• [Task objective] The copy must match the data word for word and contain no pictures.

• [Dataset extract]
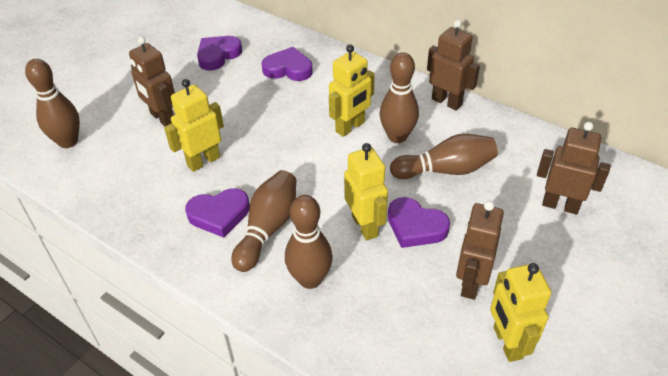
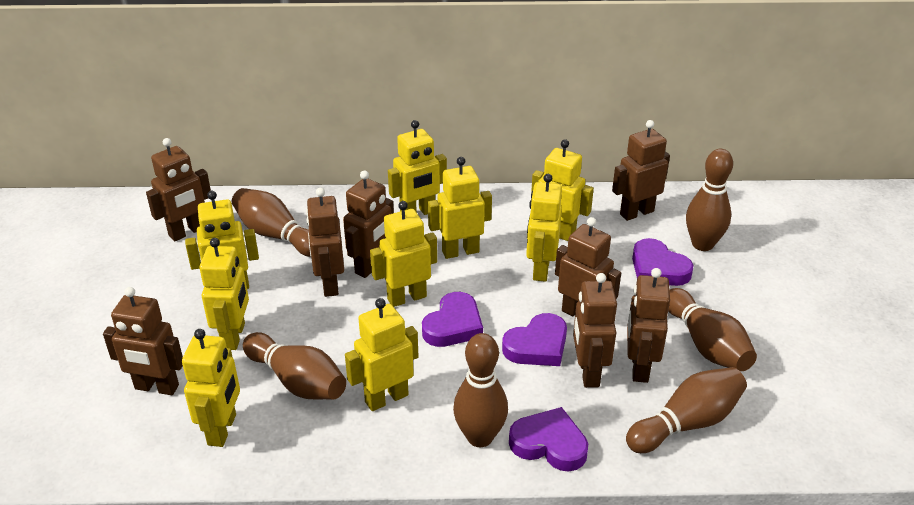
brown bowling pin: 5 -> 6
brown robot: 4 -> 8
yellow robot: 4 -> 9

• [Solved problem]
brown bowling pin: 5 -> 6
brown robot: 4 -> 8
yellow robot: 4 -> 9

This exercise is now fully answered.